| INFORMATION |
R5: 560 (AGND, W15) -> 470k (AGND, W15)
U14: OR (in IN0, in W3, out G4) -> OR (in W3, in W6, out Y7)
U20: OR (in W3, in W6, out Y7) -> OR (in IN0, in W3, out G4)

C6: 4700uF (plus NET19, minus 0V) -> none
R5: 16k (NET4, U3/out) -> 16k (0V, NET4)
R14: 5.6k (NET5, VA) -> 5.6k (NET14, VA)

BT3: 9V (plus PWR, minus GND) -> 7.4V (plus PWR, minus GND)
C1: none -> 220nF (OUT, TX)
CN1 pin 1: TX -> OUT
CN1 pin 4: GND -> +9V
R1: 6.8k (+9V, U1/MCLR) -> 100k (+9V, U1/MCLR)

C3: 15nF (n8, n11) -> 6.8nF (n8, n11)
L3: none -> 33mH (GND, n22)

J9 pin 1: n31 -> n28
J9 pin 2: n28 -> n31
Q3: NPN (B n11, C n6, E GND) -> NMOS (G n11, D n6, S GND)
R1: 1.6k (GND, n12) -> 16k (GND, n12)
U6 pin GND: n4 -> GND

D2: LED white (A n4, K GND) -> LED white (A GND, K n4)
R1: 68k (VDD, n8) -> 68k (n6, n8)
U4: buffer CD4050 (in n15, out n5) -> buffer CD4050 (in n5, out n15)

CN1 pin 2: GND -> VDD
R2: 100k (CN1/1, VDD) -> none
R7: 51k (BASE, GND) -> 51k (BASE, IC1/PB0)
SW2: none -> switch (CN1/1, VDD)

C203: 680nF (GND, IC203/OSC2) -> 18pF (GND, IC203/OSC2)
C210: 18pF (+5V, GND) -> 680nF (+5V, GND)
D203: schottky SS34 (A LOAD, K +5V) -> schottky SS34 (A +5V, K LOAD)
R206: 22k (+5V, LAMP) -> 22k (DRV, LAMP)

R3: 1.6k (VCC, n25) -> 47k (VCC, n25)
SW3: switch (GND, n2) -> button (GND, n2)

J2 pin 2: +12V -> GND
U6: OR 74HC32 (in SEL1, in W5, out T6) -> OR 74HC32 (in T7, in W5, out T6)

| REQUIRED ACTION |
Whenever a line above contains "plus", copy that line.

| WRITTEN RESPONSE |
C6: 4700uF (plus NET19, minus 0V) -> none
BT3: 9V (plus PWR, minus GND) -> 7.4V (plus PWR, minus GND)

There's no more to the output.